== THE TASK ==
Copy word for word, please, the lines of the entries below running from the one containing "blue jar: 4 -> 3" to the one containing "orange cutting board: 2 -> 0", both ends included.

--- STORED DATA Enclosed Below ---

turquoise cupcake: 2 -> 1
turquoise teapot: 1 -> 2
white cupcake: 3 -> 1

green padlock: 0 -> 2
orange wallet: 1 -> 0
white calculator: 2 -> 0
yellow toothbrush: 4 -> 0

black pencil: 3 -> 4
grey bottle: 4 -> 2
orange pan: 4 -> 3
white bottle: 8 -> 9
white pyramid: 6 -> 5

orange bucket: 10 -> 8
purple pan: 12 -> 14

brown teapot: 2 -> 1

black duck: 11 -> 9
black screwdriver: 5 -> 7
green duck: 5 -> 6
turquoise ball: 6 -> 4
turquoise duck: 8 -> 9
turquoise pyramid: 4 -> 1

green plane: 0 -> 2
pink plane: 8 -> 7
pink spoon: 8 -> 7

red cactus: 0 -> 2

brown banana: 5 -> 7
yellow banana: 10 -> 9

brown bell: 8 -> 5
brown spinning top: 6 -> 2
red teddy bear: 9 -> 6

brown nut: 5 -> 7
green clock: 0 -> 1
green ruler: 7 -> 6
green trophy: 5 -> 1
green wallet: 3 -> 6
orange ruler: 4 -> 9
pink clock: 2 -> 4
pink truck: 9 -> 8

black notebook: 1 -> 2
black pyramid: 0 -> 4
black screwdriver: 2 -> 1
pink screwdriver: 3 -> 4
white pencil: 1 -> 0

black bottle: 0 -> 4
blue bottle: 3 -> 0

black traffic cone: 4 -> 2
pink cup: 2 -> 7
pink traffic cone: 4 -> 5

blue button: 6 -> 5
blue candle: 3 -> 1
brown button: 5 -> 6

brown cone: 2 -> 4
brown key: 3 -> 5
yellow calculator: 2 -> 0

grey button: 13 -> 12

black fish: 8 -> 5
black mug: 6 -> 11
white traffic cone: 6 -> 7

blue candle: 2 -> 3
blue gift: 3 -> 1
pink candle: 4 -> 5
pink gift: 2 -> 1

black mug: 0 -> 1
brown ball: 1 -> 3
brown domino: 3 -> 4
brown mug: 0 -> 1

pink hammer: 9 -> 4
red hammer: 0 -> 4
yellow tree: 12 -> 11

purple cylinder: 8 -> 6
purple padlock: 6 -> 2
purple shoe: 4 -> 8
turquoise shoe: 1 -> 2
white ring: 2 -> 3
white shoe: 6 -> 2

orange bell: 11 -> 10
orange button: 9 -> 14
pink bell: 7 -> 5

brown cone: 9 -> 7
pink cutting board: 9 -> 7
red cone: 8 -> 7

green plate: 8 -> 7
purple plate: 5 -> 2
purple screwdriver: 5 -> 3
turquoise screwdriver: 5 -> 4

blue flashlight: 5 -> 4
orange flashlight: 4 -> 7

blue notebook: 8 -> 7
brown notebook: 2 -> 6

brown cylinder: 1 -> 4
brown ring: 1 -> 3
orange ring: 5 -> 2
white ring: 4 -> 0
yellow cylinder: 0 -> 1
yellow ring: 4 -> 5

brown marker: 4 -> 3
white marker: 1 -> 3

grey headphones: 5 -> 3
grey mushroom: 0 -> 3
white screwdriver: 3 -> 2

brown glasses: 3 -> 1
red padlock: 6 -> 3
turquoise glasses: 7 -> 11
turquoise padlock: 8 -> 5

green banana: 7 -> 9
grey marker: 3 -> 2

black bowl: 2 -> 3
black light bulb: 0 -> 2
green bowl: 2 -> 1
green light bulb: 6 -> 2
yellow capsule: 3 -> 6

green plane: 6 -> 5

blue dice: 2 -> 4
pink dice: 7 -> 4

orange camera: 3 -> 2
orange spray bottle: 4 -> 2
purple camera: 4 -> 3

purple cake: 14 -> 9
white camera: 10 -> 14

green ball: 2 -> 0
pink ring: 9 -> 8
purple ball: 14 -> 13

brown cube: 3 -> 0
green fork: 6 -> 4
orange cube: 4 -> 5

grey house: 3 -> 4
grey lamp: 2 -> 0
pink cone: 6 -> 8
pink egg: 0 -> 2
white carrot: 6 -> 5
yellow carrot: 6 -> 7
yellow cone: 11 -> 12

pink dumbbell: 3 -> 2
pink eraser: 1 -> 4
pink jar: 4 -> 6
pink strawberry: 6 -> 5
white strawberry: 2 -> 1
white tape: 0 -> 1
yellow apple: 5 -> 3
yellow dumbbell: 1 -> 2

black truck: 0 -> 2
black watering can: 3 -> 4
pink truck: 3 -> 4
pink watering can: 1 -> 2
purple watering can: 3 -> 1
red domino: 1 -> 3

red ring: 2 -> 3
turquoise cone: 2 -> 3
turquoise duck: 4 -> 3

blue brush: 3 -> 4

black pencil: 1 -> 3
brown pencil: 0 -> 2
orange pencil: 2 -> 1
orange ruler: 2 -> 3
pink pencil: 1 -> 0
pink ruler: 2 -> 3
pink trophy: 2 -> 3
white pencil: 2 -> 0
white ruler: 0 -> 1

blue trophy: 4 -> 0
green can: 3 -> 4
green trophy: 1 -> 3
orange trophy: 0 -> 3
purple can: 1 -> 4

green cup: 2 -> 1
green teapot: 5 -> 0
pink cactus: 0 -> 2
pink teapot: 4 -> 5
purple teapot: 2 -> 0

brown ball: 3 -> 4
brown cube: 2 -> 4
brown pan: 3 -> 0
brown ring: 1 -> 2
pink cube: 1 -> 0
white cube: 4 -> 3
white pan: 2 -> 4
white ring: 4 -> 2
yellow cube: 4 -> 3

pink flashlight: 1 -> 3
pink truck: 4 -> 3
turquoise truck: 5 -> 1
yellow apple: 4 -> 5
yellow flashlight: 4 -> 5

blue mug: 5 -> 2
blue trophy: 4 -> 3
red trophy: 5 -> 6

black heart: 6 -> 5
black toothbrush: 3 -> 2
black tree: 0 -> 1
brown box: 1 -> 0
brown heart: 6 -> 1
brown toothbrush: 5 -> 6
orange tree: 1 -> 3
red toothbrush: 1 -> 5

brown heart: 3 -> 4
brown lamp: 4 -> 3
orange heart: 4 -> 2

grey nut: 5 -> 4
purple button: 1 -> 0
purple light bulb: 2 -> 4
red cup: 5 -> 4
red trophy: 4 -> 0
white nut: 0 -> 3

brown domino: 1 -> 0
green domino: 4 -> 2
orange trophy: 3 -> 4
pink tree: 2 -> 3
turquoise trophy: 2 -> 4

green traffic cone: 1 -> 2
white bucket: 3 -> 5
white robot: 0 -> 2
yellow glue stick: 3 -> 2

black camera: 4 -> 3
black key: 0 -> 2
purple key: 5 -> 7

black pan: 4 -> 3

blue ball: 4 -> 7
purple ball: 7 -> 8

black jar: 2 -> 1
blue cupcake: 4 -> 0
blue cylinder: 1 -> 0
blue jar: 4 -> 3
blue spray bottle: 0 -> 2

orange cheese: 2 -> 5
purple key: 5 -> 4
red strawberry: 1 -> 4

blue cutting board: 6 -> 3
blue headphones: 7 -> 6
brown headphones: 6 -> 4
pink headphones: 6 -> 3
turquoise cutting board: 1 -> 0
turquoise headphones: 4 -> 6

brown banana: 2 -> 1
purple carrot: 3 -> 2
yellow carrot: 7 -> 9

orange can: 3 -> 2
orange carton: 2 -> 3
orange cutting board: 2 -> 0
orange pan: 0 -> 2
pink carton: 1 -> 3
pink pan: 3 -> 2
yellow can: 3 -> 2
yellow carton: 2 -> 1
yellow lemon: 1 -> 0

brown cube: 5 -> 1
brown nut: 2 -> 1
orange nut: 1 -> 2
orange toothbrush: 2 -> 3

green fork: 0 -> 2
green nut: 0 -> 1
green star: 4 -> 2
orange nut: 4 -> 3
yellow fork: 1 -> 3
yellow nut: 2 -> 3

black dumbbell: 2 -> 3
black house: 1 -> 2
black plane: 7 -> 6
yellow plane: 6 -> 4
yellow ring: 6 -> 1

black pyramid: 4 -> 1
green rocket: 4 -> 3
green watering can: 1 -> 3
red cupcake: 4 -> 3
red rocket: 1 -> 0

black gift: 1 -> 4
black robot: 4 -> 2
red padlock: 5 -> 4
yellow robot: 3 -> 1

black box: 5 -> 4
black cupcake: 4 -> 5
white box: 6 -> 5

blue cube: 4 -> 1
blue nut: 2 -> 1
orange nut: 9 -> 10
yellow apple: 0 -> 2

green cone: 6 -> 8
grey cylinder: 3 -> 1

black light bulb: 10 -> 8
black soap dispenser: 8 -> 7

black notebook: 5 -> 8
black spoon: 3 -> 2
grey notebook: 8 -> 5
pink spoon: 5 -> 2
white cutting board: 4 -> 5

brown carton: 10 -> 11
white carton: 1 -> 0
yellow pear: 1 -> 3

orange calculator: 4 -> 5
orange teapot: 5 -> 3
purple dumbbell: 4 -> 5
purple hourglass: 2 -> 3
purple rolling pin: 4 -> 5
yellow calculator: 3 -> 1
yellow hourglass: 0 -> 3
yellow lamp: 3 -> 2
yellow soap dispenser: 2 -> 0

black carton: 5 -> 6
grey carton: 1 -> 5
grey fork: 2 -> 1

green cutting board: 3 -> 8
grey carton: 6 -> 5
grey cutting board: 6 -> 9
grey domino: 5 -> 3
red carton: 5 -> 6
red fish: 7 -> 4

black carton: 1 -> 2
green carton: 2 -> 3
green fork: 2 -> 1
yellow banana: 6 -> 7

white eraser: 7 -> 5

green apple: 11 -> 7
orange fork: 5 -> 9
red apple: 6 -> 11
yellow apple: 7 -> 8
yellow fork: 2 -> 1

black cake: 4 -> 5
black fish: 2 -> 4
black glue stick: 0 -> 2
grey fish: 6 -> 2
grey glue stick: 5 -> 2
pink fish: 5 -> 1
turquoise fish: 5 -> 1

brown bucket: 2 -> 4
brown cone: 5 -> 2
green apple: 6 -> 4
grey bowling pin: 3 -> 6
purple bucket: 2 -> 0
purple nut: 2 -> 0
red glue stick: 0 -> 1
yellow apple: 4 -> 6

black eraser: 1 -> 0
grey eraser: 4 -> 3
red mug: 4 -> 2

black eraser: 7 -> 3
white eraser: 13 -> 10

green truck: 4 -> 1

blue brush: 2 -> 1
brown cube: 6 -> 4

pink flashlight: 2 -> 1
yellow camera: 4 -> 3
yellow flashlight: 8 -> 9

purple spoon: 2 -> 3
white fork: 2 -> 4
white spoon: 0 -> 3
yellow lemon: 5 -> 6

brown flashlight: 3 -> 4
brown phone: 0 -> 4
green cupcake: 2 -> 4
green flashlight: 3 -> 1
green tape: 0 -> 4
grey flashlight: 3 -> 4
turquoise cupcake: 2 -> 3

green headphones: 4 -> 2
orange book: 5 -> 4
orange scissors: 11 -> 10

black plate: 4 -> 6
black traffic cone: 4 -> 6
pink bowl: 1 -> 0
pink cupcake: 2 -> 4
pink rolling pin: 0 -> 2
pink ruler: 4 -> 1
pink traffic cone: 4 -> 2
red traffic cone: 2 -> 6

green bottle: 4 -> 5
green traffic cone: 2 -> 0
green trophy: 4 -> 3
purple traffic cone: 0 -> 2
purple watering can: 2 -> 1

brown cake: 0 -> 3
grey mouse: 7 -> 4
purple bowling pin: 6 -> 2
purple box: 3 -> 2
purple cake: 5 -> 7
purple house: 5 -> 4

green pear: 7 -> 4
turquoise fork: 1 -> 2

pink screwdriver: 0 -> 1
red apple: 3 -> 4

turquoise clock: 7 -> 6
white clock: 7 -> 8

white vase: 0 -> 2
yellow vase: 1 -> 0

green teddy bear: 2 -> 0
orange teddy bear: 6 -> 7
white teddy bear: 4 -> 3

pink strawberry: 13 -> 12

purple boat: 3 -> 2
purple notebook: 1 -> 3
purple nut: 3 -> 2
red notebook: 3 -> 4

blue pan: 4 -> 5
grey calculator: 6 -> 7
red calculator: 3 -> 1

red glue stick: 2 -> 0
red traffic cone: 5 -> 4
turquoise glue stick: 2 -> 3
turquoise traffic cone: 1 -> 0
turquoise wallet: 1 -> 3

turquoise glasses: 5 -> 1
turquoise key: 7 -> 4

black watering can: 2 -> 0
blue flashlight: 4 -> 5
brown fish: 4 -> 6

--- End of Enclosed STORED DATA ---

== RESPONSE TO THE EXERCISE ==
blue jar: 4 -> 3
blue spray bottle: 0 -> 2

orange cheese: 2 -> 5
purple key: 5 -> 4
red strawberry: 1 -> 4

blue cutting board: 6 -> 3
blue headphones: 7 -> 6
brown headphones: 6 -> 4
pink headphones: 6 -> 3
turquoise cutting board: 1 -> 0
turquoise headphones: 4 -> 6

brown banana: 2 -> 1
purple carrot: 3 -> 2
yellow carrot: 7 -> 9

orange can: 3 -> 2
orange carton: 2 -> 3
orange cutting board: 2 -> 0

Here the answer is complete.